Start of Block

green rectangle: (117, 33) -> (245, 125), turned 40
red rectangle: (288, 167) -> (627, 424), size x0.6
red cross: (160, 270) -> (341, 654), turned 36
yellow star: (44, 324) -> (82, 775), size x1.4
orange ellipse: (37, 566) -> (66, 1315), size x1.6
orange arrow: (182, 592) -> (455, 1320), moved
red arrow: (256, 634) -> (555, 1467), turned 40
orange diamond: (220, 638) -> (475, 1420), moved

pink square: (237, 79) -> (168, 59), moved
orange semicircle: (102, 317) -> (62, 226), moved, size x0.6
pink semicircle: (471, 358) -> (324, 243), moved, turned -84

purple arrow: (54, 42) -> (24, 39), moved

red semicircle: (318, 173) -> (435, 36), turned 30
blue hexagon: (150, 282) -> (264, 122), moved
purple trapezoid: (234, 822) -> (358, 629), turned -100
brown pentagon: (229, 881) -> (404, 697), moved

End of Block
Start of Block

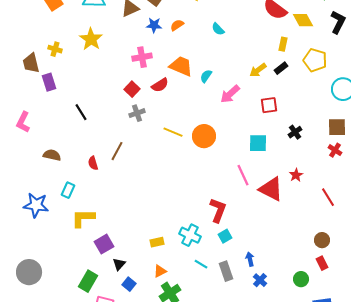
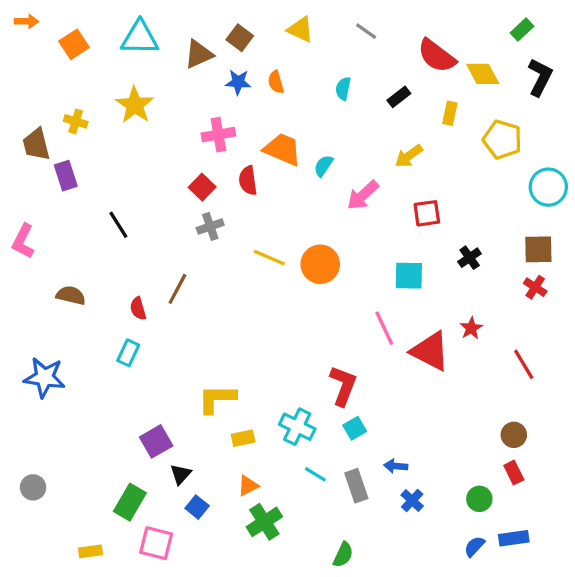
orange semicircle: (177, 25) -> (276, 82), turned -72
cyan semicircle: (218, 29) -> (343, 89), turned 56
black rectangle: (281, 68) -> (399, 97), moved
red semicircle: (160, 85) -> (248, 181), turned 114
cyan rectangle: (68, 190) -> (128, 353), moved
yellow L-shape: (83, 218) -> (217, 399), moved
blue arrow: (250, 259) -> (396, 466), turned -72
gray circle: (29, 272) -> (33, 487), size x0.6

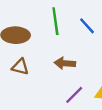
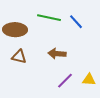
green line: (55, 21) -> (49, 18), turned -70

End of Block
Start of Block

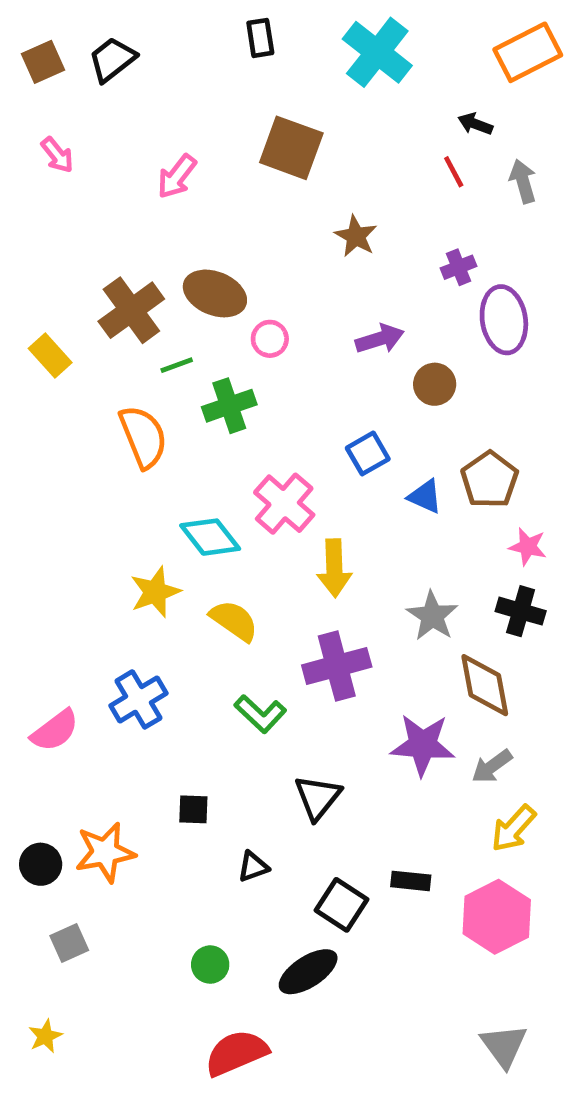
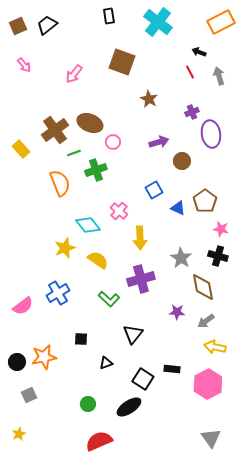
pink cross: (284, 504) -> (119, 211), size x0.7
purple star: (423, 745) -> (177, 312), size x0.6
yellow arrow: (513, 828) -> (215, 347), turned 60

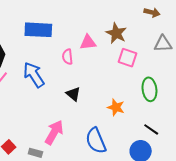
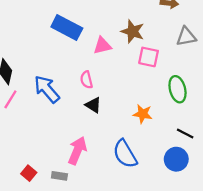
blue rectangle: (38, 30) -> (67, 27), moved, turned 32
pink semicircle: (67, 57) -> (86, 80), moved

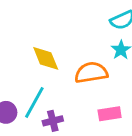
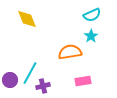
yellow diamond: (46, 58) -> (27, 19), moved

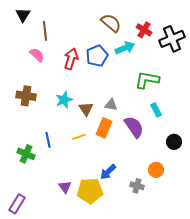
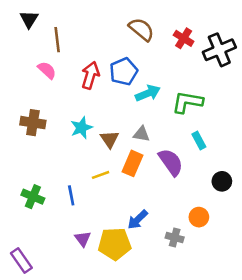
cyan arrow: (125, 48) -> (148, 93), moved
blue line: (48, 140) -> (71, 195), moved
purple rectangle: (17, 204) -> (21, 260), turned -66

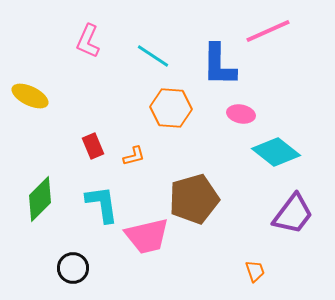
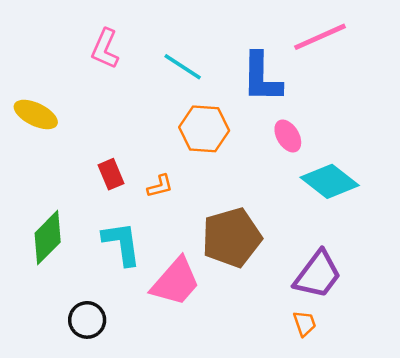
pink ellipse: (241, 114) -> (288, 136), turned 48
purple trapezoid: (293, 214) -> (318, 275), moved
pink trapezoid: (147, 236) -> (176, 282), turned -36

End of Block

* Work item: Please return every line of the records that contains the word "yellow".

* Exercise solution:
yellow star: (44, 324) -> (82, 775), size x1.4
yellow L-shape: (83, 218) -> (217, 399), moved
yellow arrow: (513, 828) -> (215, 347), turned 60
yellow diamond: (46, 58) -> (27, 19), moved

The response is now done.